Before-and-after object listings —
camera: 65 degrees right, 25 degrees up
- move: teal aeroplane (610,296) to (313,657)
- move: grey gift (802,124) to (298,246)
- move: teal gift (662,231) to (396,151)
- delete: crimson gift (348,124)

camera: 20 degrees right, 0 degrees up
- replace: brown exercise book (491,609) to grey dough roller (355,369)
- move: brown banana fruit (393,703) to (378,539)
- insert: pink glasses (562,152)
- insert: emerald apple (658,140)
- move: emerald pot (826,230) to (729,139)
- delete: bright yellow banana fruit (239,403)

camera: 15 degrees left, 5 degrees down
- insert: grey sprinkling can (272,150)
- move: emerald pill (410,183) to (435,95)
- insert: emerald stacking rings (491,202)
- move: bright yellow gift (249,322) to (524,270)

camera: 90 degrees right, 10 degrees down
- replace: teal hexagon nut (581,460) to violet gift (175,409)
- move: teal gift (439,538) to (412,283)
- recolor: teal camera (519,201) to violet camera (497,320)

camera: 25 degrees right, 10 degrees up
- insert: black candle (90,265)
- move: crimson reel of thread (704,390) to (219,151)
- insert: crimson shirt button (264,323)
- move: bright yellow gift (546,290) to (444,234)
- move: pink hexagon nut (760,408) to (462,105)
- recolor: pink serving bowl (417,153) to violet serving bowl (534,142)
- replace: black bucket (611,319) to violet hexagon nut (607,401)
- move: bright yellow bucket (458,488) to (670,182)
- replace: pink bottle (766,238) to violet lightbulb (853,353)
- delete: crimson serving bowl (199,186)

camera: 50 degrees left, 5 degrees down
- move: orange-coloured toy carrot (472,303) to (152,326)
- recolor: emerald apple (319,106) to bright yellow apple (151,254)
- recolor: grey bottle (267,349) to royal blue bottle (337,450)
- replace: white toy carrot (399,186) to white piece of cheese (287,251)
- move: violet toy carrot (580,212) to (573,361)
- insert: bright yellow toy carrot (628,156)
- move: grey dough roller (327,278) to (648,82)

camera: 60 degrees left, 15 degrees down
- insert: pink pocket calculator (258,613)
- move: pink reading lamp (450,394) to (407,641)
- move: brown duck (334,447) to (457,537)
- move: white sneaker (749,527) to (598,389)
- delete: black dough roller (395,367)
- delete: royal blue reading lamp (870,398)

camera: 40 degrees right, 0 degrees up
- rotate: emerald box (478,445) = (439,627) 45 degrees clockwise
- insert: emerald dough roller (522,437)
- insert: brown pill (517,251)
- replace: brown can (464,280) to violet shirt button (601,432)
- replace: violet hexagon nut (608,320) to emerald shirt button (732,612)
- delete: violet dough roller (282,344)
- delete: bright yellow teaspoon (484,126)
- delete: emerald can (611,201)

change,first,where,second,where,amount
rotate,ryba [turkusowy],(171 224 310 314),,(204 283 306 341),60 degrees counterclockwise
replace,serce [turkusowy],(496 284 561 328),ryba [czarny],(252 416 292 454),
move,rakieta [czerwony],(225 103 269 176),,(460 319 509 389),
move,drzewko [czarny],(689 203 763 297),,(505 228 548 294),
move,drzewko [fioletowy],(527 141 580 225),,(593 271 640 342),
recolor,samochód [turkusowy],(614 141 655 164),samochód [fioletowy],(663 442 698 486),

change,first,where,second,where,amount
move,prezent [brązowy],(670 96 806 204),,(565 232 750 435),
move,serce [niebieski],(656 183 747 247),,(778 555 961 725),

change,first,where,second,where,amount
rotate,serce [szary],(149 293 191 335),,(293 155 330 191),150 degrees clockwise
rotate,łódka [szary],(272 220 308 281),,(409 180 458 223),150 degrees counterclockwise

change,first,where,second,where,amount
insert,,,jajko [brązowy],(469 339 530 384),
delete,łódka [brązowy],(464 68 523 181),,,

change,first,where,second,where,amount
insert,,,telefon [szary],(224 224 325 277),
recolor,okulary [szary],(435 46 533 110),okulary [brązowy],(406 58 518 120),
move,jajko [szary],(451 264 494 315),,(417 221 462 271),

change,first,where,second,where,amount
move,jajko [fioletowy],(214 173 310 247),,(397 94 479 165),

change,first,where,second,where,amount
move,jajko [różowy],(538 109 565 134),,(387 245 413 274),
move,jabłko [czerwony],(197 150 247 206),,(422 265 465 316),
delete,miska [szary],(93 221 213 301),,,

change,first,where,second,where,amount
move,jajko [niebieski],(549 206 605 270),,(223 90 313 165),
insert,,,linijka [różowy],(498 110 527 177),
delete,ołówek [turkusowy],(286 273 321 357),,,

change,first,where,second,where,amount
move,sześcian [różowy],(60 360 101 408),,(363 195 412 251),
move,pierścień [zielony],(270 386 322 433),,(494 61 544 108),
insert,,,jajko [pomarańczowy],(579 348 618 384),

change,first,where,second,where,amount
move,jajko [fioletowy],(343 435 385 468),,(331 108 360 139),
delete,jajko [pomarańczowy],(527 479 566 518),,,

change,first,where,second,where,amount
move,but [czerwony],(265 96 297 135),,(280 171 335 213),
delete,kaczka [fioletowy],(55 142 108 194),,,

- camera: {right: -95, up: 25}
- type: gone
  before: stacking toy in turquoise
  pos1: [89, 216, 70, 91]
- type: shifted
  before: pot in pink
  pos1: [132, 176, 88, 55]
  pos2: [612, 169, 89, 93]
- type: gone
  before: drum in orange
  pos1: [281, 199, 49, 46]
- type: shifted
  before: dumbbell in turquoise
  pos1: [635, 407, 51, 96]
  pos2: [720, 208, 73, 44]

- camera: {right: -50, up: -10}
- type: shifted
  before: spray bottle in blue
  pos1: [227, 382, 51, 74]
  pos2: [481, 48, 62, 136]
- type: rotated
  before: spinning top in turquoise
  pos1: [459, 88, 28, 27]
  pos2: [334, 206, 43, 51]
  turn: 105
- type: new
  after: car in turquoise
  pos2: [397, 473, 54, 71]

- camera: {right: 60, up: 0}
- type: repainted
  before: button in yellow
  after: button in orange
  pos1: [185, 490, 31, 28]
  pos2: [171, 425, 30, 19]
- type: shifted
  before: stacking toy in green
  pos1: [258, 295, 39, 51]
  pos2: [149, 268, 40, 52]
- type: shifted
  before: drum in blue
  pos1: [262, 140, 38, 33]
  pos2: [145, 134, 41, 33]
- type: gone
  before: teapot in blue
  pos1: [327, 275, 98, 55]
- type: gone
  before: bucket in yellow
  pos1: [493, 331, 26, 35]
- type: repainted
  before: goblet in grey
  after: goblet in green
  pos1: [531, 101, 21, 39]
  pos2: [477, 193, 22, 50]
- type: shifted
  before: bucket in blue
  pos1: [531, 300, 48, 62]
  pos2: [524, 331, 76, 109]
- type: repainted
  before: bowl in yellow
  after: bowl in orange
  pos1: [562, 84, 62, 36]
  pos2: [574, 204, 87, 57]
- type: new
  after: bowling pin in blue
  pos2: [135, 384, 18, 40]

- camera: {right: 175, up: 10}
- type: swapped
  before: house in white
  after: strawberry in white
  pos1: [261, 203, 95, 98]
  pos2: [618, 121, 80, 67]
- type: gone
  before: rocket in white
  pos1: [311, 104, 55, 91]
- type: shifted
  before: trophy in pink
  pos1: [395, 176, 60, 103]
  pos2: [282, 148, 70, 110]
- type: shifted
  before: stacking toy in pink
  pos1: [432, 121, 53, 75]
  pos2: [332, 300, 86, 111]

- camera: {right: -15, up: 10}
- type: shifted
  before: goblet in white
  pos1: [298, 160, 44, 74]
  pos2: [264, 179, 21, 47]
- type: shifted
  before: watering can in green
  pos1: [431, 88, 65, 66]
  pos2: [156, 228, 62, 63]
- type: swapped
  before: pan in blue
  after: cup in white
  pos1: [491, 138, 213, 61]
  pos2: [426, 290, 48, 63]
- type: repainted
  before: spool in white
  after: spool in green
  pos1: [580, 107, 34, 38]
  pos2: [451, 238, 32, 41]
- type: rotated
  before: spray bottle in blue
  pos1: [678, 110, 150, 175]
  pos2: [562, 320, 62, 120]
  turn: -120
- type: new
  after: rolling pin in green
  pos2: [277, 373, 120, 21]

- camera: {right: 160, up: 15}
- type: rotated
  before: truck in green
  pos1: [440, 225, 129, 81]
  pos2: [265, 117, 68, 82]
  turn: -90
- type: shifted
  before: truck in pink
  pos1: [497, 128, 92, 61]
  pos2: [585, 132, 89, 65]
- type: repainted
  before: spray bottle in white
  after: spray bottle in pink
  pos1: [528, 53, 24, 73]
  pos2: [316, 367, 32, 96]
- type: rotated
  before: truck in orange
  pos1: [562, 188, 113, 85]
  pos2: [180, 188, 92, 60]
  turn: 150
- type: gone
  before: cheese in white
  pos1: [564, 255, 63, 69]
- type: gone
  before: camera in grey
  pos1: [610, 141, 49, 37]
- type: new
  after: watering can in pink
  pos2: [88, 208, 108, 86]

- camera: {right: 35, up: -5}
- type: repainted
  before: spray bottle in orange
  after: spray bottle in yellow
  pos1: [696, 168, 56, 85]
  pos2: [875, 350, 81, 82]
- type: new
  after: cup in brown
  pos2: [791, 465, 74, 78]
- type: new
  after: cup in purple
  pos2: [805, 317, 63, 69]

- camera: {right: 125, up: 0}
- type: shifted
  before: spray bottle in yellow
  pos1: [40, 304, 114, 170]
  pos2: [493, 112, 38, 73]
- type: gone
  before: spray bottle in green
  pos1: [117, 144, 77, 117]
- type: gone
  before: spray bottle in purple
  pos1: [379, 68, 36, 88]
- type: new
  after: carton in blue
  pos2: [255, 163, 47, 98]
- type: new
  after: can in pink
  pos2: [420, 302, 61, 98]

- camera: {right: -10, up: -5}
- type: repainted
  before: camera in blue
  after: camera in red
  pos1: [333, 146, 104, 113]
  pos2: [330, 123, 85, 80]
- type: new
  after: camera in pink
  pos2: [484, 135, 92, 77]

What you are asked to do — The response must consist of the lines above, from the first one through the line containing "- move: teal gift (662,231) to (396,151)", reproduced exactly.

Exercise solution —
camera: 65 degrees right, 25 degrees up
- move: teal aeroplane (610,296) to (313,657)
- move: grey gift (802,124) to (298,246)
- move: teal gift (662,231) to (396,151)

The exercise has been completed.